Scene comparison data
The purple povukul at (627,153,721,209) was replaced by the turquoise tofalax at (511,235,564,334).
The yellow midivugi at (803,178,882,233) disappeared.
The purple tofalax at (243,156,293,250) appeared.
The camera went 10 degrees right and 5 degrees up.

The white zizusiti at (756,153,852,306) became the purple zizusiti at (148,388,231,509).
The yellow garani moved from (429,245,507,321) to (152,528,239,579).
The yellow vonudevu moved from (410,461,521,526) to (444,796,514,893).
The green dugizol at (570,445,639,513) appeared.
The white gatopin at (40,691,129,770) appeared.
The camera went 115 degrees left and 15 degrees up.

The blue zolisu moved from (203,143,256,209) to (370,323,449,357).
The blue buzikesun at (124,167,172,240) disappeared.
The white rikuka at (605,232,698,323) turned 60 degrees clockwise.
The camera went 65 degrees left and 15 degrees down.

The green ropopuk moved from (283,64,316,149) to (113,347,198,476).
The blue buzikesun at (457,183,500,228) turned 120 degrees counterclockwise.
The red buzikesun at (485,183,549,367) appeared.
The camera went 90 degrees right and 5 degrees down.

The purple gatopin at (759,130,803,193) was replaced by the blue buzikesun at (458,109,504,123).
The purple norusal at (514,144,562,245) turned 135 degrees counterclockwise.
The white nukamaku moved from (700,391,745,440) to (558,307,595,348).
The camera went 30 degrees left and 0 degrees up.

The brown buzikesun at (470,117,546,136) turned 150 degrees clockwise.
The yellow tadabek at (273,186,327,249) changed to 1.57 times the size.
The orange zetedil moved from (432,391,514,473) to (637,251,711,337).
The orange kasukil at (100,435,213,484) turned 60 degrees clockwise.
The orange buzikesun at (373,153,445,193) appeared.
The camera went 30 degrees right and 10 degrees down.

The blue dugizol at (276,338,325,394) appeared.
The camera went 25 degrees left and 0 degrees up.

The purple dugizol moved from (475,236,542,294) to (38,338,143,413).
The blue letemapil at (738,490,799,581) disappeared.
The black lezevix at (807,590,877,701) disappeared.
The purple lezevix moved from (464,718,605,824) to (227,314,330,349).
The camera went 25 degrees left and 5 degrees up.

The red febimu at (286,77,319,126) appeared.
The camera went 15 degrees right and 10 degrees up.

- _Instructions for the task_
Reproduce all of the data above, exactly and without omission.

- _Written response_
The purple povukul at (627,153,721,209) was replaced by the turquoise tofalax at (511,235,564,334).
The yellow midivugi at (803,178,882,233) disappeared.
The purple tofalax at (243,156,293,250) appeared.
The camera went 10 degrees right and 5 degrees up.

The white zizusiti at (756,153,852,306) became the purple zizusiti at (148,388,231,509).
The yellow garani moved from (429,245,507,321) to (152,528,239,579).
The yellow vonudevu moved from (410,461,521,526) to (444,796,514,893).
The green dugizol at (570,445,639,513) appeared.
The white gatopin at (40,691,129,770) appeared.
The camera went 115 degrees left and 15 degrees up.

The blue zolisu moved from (203,143,256,209) to (370,323,449,357).
The blue buzikesun at (124,167,172,240) disappeared.
The white rikuka at (605,232,698,323) turned 60 degrees clockwise.
The camera went 65 degrees left and 15 degrees down.

The green ropopuk moved from (283,64,316,149) to (113,347,198,476).
The blue buzikesun at (457,183,500,228) turned 120 degrees counterclockwise.
The red buzikesun at (485,183,549,367) appeared.
The camera went 90 degrees right and 5 degrees down.

The purple gatopin at (759,130,803,193) was replaced by the blue buzikesun at (458,109,504,123).
The purple norusal at (514,144,562,245) turned 135 degrees counterclockwise.
The white nukamaku moved from (700,391,745,440) to (558,307,595,348).
The camera went 30 degrees left and 0 degrees up.

The brown buzikesun at (470,117,546,136) turned 150 degrees clockwise.
The yellow tadabek at (273,186,327,249) changed to 1.57 times the size.
The orange zetedil moved from (432,391,514,473) to (637,251,711,337).
The orange kasukil at (100,435,213,484) turned 60 degrees clockwise.
The orange buzikesun at (373,153,445,193) appeared.
The camera went 30 degrees right and 10 degrees down.

The blue dugizol at (276,338,325,394) appeared.
The camera went 25 degrees left and 0 degrees up.

The purple dugizol moved from (475,236,542,294) to (38,338,143,413).
The blue letemapil at (738,490,799,581) disappeared.
The black lezevix at (807,590,877,701) disappeared.
The purple lezevix moved from (464,718,605,824) to (227,314,330,349).
The camera went 25 degrees left and 5 degrees up.

The red febimu at (286,77,319,126) appeared.
The camera went 15 degrees right and 10 degrees up.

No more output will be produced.